(Object state change records)
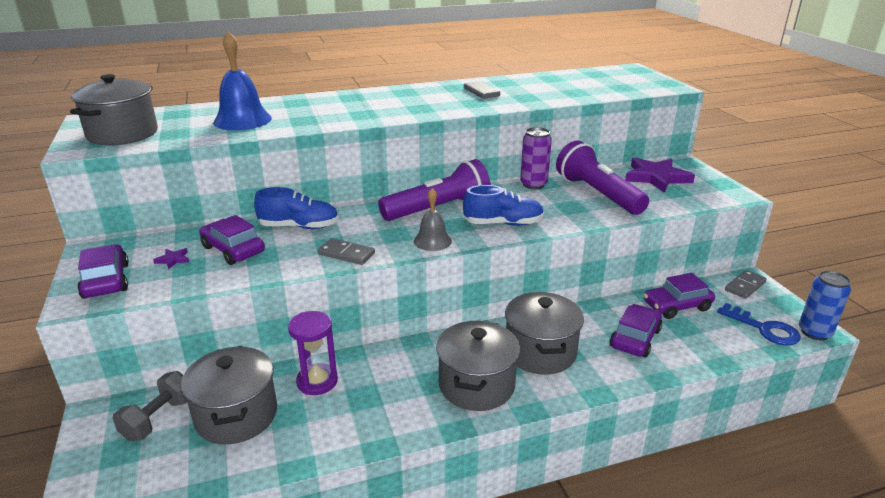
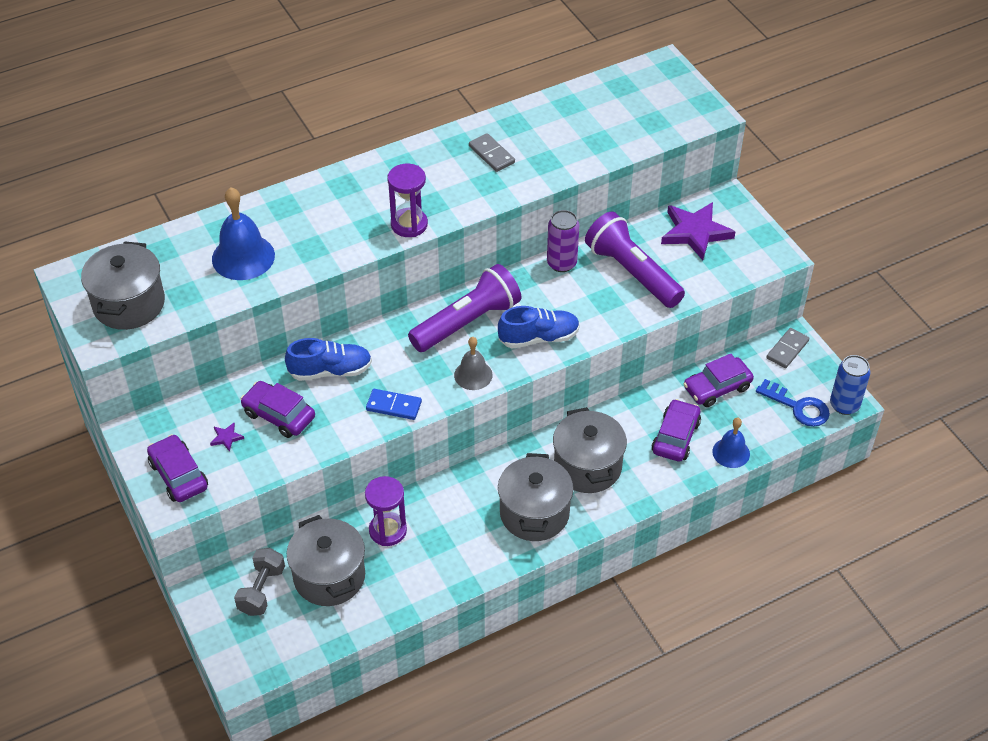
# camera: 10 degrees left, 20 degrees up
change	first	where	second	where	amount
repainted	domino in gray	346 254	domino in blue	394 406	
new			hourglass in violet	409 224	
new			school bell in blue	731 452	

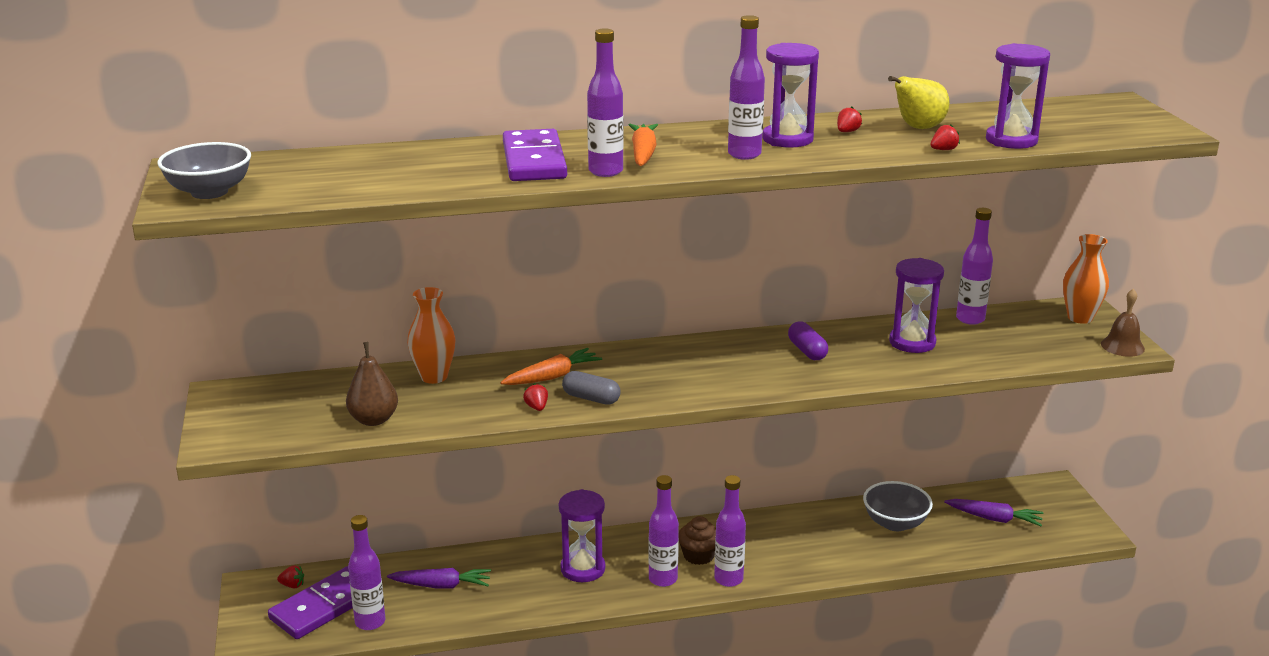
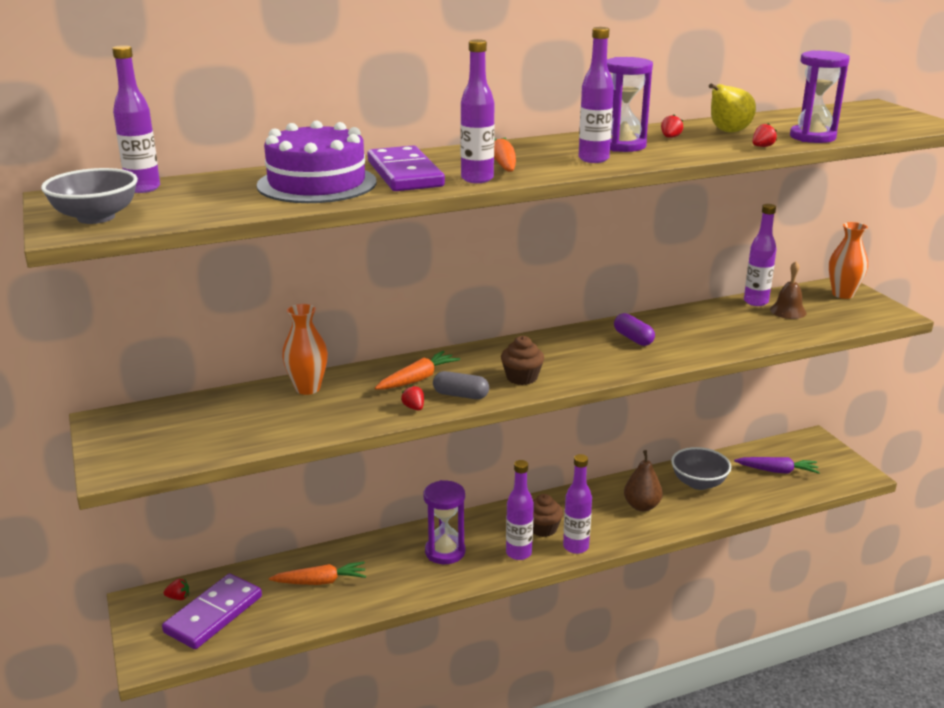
# camera: 10 degrees left, 0 degrees up
change	first	where	second	where	amount
shifted	drink bottle in violet	370 622		143 188	
new			cake in violet	317 184	
repainted	root vegetable in violet	441 585	root vegetable in orange-coloured	320 581	
new			cupcake in russet	522 377	
shifted	toy pear in russet	374 420		641 506	
shifted	school bell in russet	1122 346		788 311	
gone	hourglass in violet	912 342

• Exercise description:
The entries above should be written out in full, and any picture in them left out.

• Solution to this exercise:
# camera: 10 degrees left, 20 degrees up
change	first	where	second	where	amount
repainted	domino in gray	346 254	domino in blue	394 406	
new			hourglass in violet	409 224	
new			school bell in blue	731 452	

# camera: 10 degrees left, 0 degrees up
change	first	where	second	where	amount
shifted	drink bottle in violet	370 622		143 188	
new			cake in violet	317 184	
repainted	root vegetable in violet	441 585	root vegetable in orange-coloured	320 581	
new			cupcake in russet	522 377	
shifted	toy pear in russet	374 420		641 506	
shifted	school bell in russet	1122 346		788 311	
gone	hourglass in violet	912 342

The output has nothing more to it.